# [How to complete this task]
Your response should be the complete data, transcribed exactly.

** Opening Provided entries block **

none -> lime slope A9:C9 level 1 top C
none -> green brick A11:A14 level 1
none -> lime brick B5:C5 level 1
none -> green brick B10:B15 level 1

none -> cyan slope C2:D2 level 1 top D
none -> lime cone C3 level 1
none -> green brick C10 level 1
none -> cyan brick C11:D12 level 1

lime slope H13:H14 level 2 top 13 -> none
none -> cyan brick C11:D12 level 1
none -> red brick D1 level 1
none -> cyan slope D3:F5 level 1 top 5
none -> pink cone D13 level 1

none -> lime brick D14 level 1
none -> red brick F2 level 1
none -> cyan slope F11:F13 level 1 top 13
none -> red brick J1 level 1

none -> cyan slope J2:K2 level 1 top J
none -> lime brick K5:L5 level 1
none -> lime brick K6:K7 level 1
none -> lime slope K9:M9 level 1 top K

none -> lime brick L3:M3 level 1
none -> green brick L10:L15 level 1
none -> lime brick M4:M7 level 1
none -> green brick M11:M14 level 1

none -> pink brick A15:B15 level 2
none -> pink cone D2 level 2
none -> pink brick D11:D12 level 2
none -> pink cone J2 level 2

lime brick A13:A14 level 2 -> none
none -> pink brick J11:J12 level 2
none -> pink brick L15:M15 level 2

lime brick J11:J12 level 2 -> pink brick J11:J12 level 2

** Closing Provided entries block **

# [Solution to this task]
none -> lime slope A9:C9 level 1 top C
none -> green brick A11:A14 level 1
none -> lime brick B5:C5 level 1
none -> green brick B10:B15 level 1

none -> cyan slope C2:D2 level 1 top D
none -> lime cone C3 level 1
none -> green brick C10 level 1
none -> cyan brick C11:D12 level 1

lime slope H13:H14 level 2 top 13 -> none
none -> cyan brick C11:D12 level 1
none -> red brick D1 level 1
none -> cyan slope D3:F5 level 1 top 5
none -> pink cone D13 level 1

none -> lime brick D14 level 1
none -> red brick F2 level 1
none -> cyan slope F11:F13 level 1 top 13
none -> red brick J1 level 1

none -> cyan slope J2:K2 level 1 top J
none -> lime brick K5:L5 level 1
none -> lime brick K6:K7 level 1
none -> lime slope K9:M9 level 1 top K

none -> lime brick L3:M3 level 1
none -> green brick L10:L15 level 1
none -> lime brick M4:M7 level 1
none -> green brick M11:M14 level 1

none -> pink brick A15:B15 level 2
none -> pink cone D2 level 2
none -> pink brick D11:D12 level 2
none -> pink cone J2 level 2

lime brick A13:A14 level 2 -> none
none -> pink brick J11:J12 level 2
none -> pink brick L15:M15 level 2

lime brick J11:J12 level 2 -> pink brick J11:J12 level 2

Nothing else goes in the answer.